= WHAT IS NEEDED =
Every record must be repeated exactly; omit any pictures they contain.

= DATA PROVIDED =
□ □ □ □ □ □ □

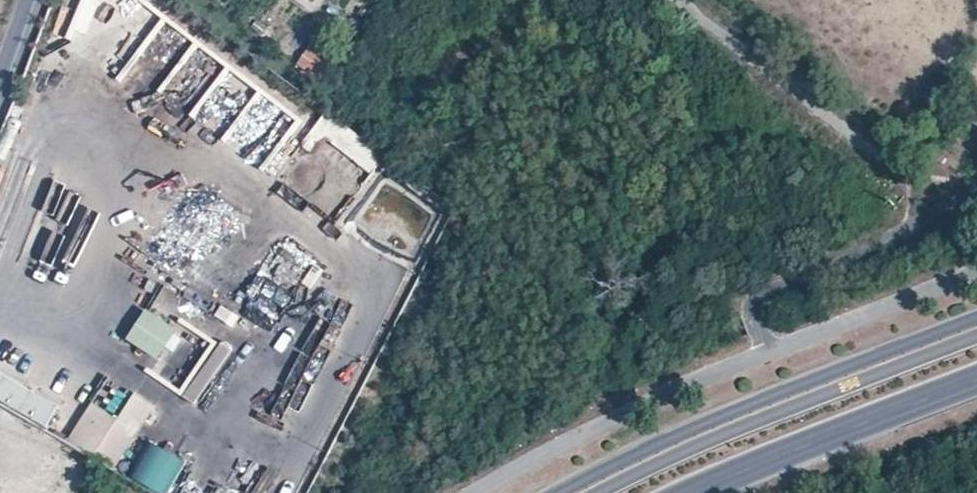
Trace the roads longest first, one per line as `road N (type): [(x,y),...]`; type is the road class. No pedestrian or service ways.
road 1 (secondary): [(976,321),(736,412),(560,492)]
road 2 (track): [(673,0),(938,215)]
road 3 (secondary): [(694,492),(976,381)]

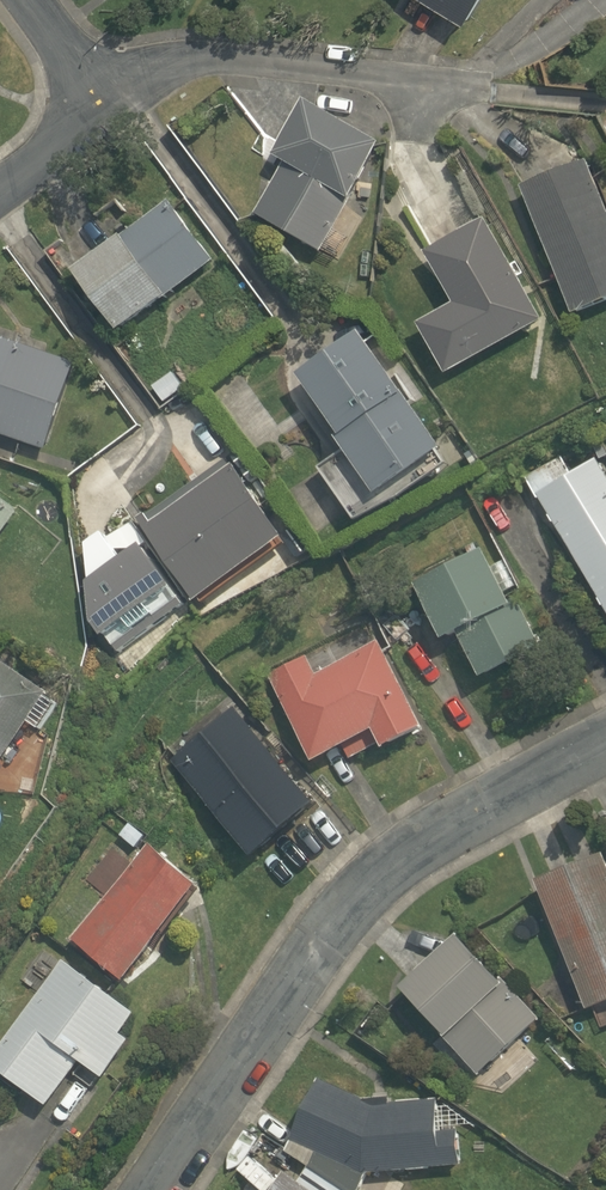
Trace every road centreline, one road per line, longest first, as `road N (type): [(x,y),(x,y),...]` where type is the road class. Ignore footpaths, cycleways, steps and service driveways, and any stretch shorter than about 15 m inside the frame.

□ □ □ □ □ □ □

= COMPLETED TASK =
Trace the roads longest first, one per line as `road N (type): [(x,y),...]`; type is the road class. No pedestrian or service ways.
road 1 (secondary): [(976,321),(736,412),(560,492)]
road 2 (track): [(673,0),(938,215)]
road 3 (secondary): [(694,492),(976,381)]

Trace every road centreline, one road per line, longest first, as `road N (type): [(x,y),(x,y),...]` where type is the road class. Ignore footpaths, cycleways, steps and service driveways, and any stretch shorter than about 15 m inside the frame.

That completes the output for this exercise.